[Exercise data — start]
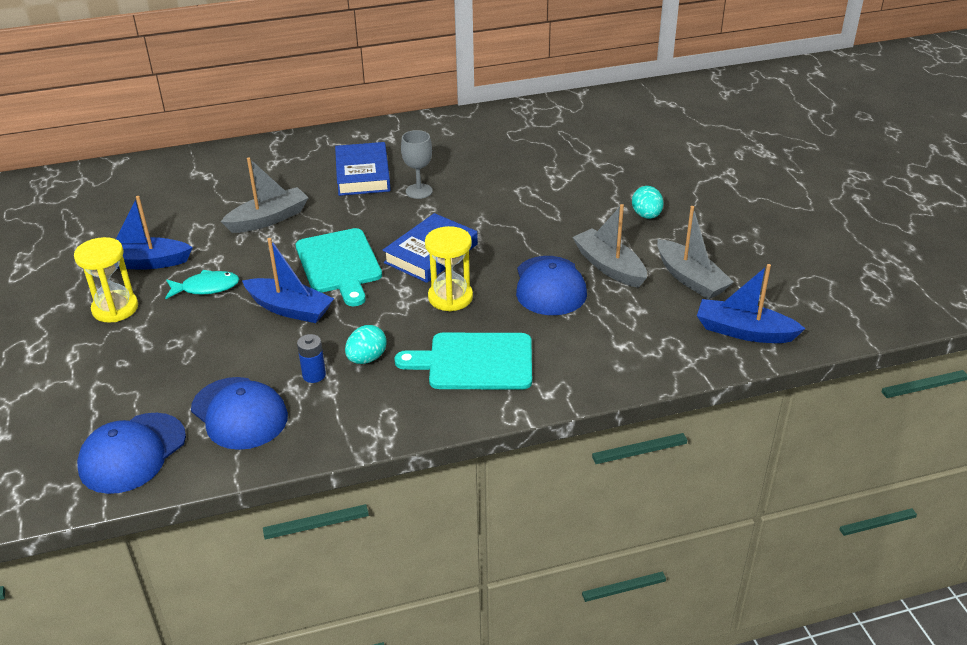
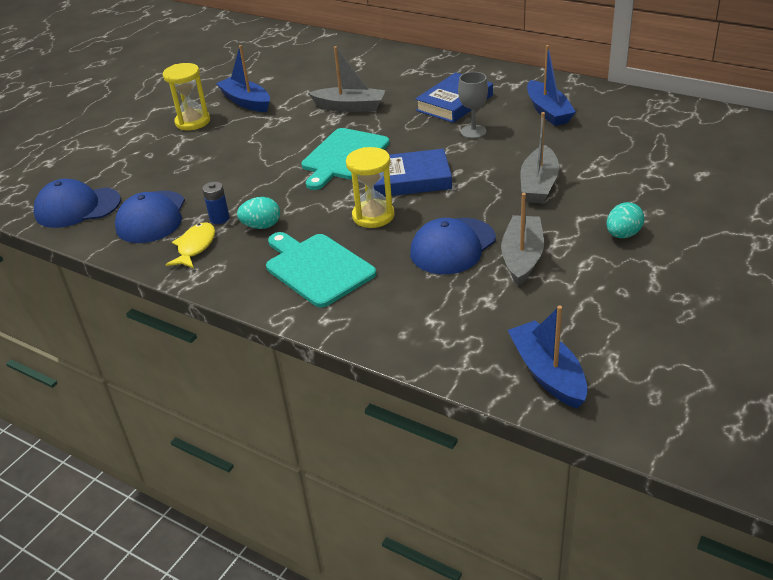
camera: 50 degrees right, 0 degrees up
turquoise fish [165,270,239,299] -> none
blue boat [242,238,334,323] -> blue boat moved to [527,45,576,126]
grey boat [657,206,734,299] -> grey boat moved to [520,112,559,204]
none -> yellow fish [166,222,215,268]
[Exercise data — finish]
## Your objective
If a record contains a picture, leave the picture out and retype everything else exactly.

## Expected answer
camera: 50 degrees right, 0 degrees up
turquoise fish [165,270,239,299] -> none
blue boat [242,238,334,323] -> blue boat moved to [527,45,576,126]
grey boat [657,206,734,299] -> grey boat moved to [520,112,559,204]
none -> yellow fish [166,222,215,268]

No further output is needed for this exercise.